# Dataset entries
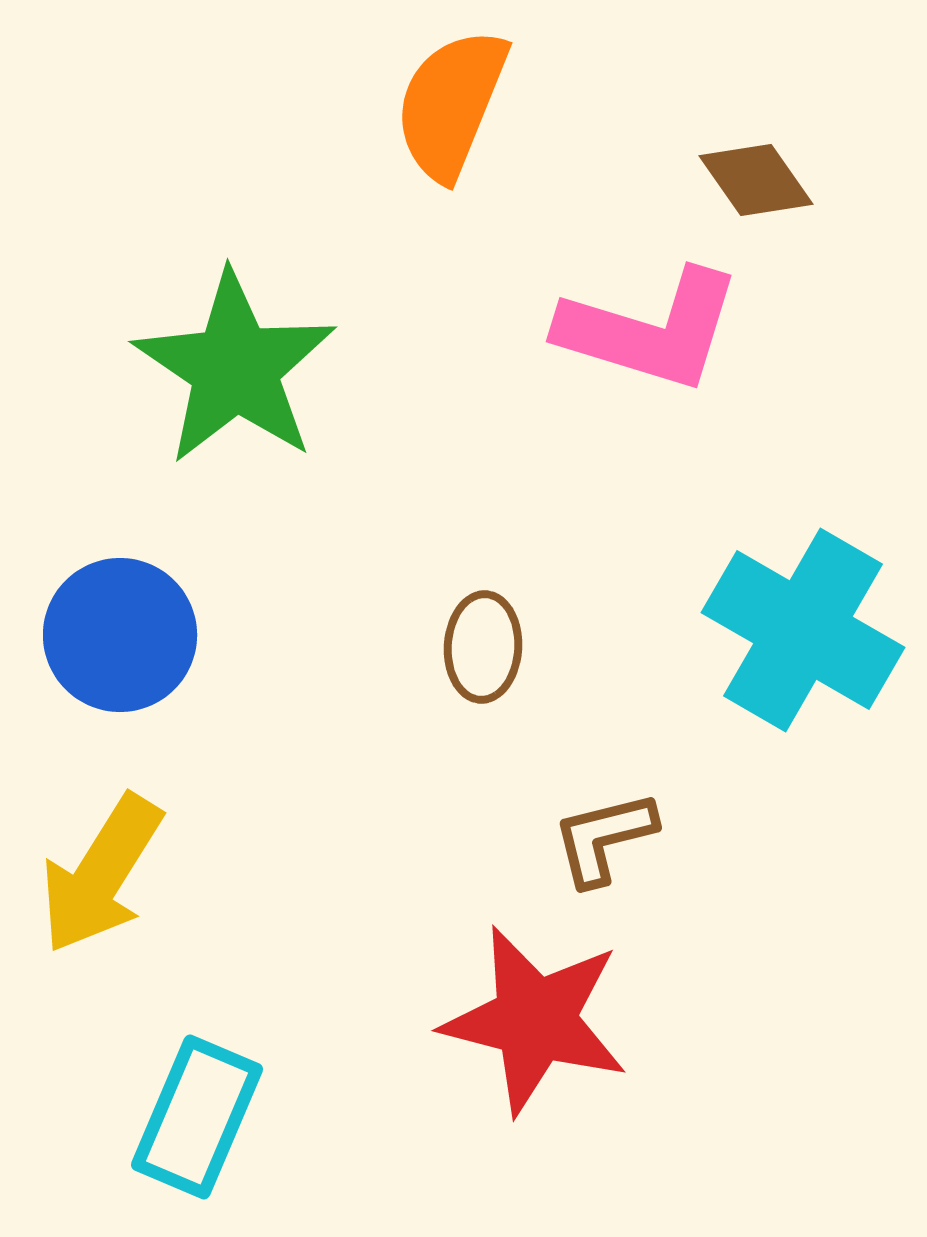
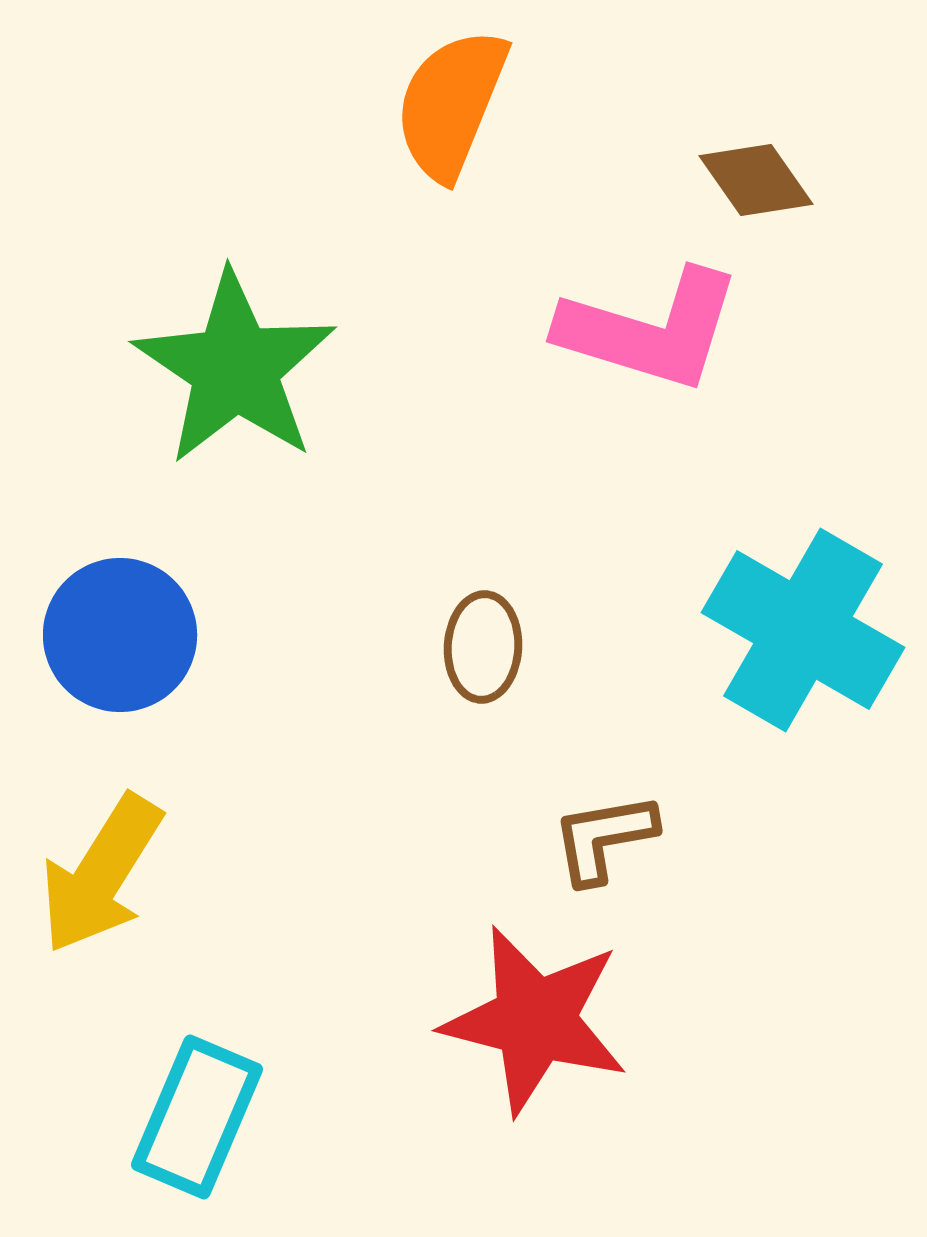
brown L-shape: rotated 4 degrees clockwise
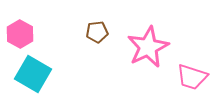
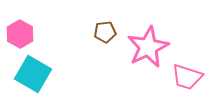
brown pentagon: moved 8 px right
pink trapezoid: moved 5 px left
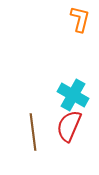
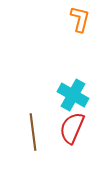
red semicircle: moved 3 px right, 2 px down
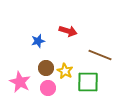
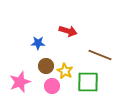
blue star: moved 2 px down; rotated 16 degrees clockwise
brown circle: moved 2 px up
pink star: rotated 25 degrees clockwise
pink circle: moved 4 px right, 2 px up
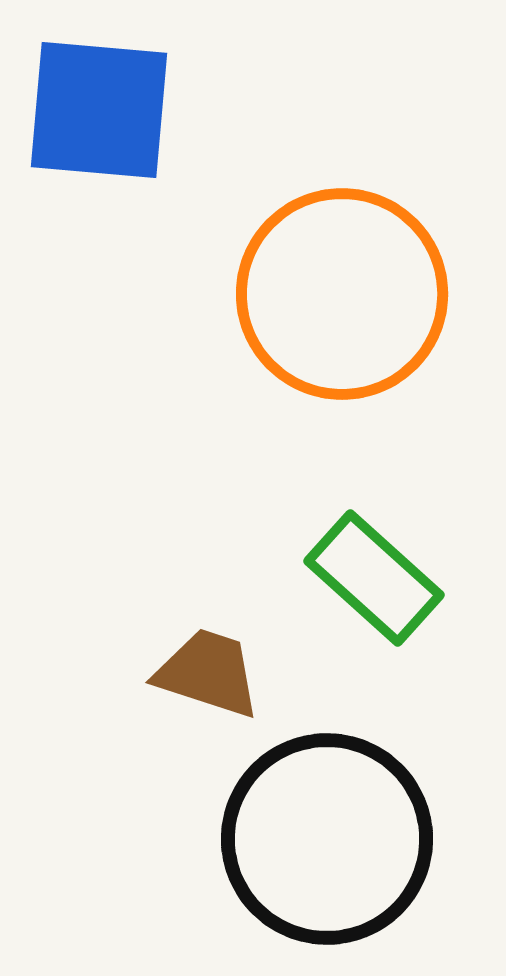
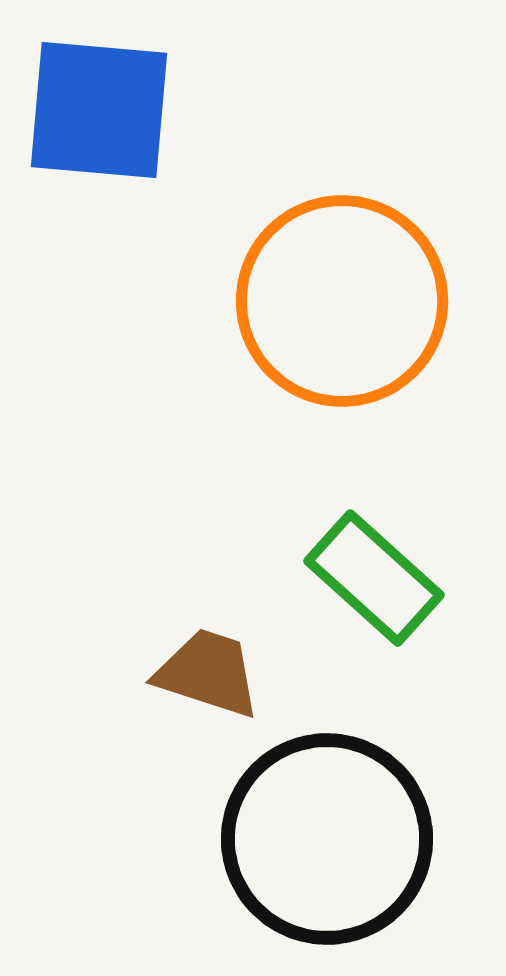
orange circle: moved 7 px down
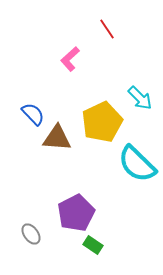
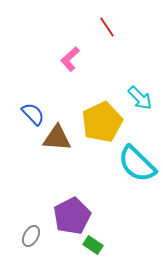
red line: moved 2 px up
purple pentagon: moved 4 px left, 3 px down
gray ellipse: moved 2 px down; rotated 65 degrees clockwise
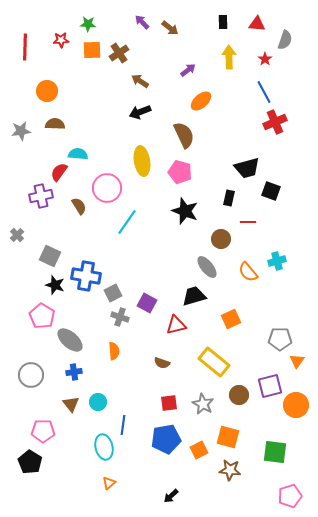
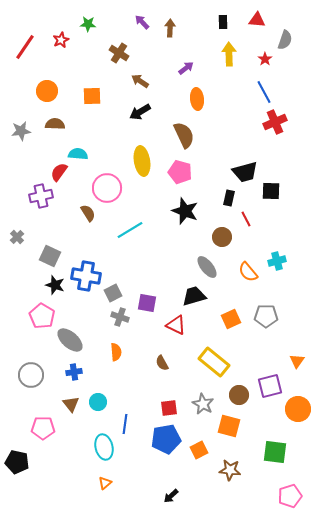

# Task brief
Transcribe exactly the lines above, running from the one that contains "blue star: moved" through the final line of the listing, and skip every picture.

# Solution for this problem
blue star: moved 2 px down; rotated 16 degrees clockwise
brown circle: moved 2 px up
pink star: rotated 25 degrees clockwise
pink circle: moved 4 px right, 2 px up
orange circle: moved 7 px down
red line: moved 2 px up
purple pentagon: moved 4 px left, 3 px down
gray ellipse: moved 2 px down; rotated 65 degrees clockwise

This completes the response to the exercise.